[Stored data]
|---|
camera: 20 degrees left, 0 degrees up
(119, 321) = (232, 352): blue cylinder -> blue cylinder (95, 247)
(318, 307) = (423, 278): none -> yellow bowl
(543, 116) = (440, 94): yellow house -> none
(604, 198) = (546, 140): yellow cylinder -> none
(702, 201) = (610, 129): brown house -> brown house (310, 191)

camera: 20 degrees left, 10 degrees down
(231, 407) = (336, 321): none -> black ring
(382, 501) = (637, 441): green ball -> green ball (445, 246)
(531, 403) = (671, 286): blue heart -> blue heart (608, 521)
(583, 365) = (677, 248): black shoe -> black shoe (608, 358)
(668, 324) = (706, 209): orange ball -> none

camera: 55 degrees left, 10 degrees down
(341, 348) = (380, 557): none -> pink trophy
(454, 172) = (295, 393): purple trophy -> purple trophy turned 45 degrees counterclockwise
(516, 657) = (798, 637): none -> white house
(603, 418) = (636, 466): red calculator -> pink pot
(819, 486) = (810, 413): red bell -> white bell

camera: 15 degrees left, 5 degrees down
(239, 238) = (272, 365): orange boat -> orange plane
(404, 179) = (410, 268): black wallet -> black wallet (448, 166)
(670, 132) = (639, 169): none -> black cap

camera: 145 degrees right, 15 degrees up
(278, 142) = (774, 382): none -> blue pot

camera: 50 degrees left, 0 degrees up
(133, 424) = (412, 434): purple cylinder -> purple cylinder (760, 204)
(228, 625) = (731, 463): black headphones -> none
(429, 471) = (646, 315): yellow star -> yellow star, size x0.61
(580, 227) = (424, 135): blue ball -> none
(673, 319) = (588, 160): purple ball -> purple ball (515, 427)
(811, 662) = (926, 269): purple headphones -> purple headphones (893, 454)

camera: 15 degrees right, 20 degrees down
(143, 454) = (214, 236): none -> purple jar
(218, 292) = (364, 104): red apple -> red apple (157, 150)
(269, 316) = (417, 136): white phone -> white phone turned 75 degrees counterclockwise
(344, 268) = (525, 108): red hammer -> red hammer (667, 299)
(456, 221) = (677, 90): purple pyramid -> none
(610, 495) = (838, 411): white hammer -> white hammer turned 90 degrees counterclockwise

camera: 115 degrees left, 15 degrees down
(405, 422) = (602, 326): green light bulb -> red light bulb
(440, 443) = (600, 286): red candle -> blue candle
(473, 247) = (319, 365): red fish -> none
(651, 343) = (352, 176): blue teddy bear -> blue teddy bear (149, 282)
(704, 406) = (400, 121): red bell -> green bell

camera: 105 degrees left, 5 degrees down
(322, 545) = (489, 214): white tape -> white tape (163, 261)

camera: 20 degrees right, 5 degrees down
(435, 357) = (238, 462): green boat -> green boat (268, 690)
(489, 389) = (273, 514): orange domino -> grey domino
|---|
Work instruction:
Look through the data above and return exactly the lines from the one that contains "(239, 238) = (272, 365): orange" to the one that contains "(133, 424) = (412, 434): purple", inclusive, with nothing else.

Result of this task:
(239, 238) = (272, 365): orange boat -> orange plane
(404, 179) = (410, 268): black wallet -> black wallet (448, 166)
(670, 132) = (639, 169): none -> black cap

camera: 145 degrees right, 15 degrees up
(278, 142) = (774, 382): none -> blue pot

camera: 50 degrees left, 0 degrees up
(133, 424) = (412, 434): purple cylinder -> purple cylinder (760, 204)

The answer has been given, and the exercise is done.